======== Available data

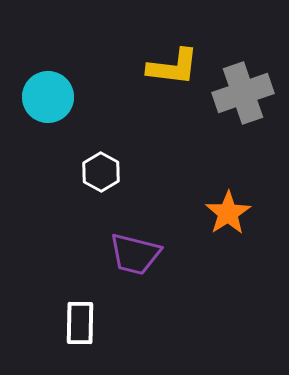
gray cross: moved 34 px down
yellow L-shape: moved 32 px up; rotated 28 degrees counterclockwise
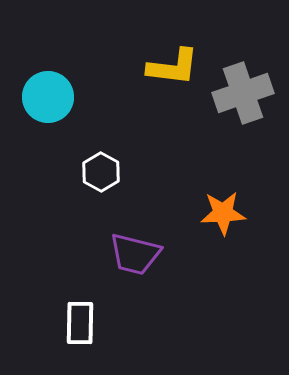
orange star: moved 5 px left; rotated 30 degrees clockwise
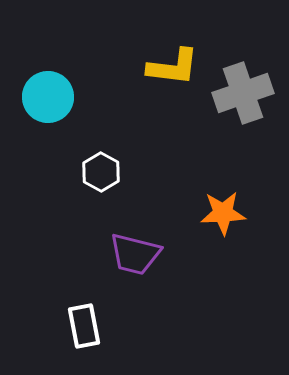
white rectangle: moved 4 px right, 3 px down; rotated 12 degrees counterclockwise
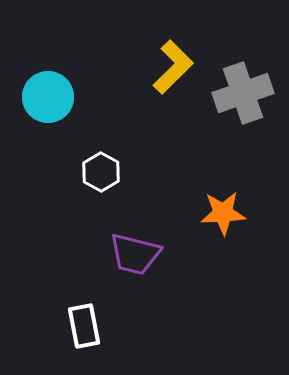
yellow L-shape: rotated 52 degrees counterclockwise
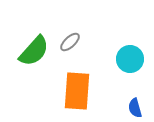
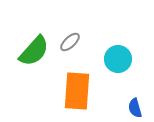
cyan circle: moved 12 px left
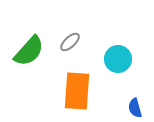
green semicircle: moved 5 px left
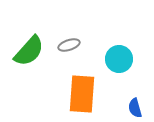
gray ellipse: moved 1 px left, 3 px down; rotated 25 degrees clockwise
cyan circle: moved 1 px right
orange rectangle: moved 5 px right, 3 px down
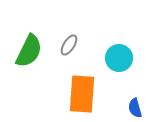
gray ellipse: rotated 40 degrees counterclockwise
green semicircle: rotated 16 degrees counterclockwise
cyan circle: moved 1 px up
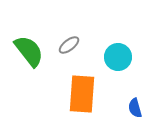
gray ellipse: rotated 20 degrees clockwise
green semicircle: rotated 64 degrees counterclockwise
cyan circle: moved 1 px left, 1 px up
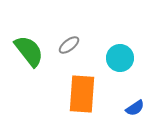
cyan circle: moved 2 px right, 1 px down
blue semicircle: rotated 108 degrees counterclockwise
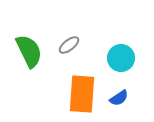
green semicircle: rotated 12 degrees clockwise
cyan circle: moved 1 px right
blue semicircle: moved 16 px left, 10 px up
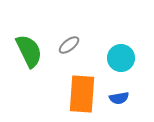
blue semicircle: rotated 24 degrees clockwise
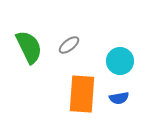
green semicircle: moved 4 px up
cyan circle: moved 1 px left, 3 px down
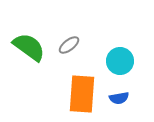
green semicircle: rotated 28 degrees counterclockwise
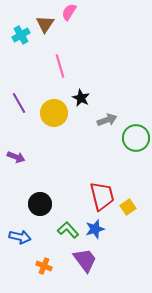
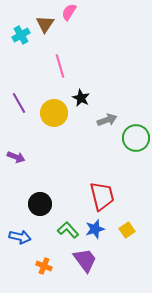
yellow square: moved 1 px left, 23 px down
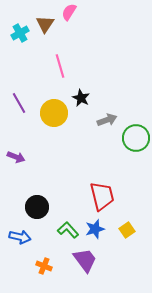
cyan cross: moved 1 px left, 2 px up
black circle: moved 3 px left, 3 px down
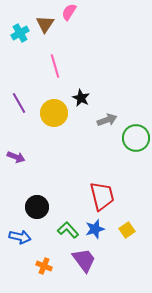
pink line: moved 5 px left
purple trapezoid: moved 1 px left
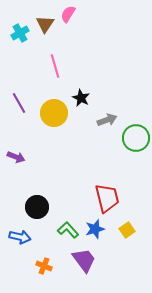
pink semicircle: moved 1 px left, 2 px down
red trapezoid: moved 5 px right, 2 px down
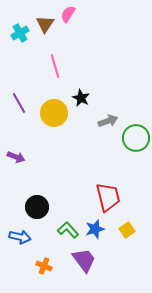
gray arrow: moved 1 px right, 1 px down
red trapezoid: moved 1 px right, 1 px up
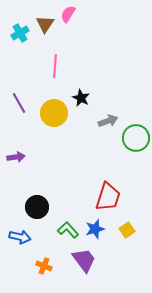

================

Render as a JSON list of strings the lines of the records from the line with "gray ellipse: rotated 40" up to and including the line with "blue semicircle: rotated 108", one string per line, with the pictures omitted.

[
  "gray ellipse: rotated 40 degrees counterclockwise",
  "green semicircle: rotated 16 degrees counterclockwise",
  "cyan circle: moved 1 px up",
  "gray ellipse: rotated 20 degrees clockwise",
  "green semicircle: rotated 64 degrees counterclockwise",
  "cyan circle: moved 1 px left, 1 px up",
  "cyan circle: moved 2 px right, 1 px down",
  "blue semicircle: rotated 108 degrees counterclockwise"
]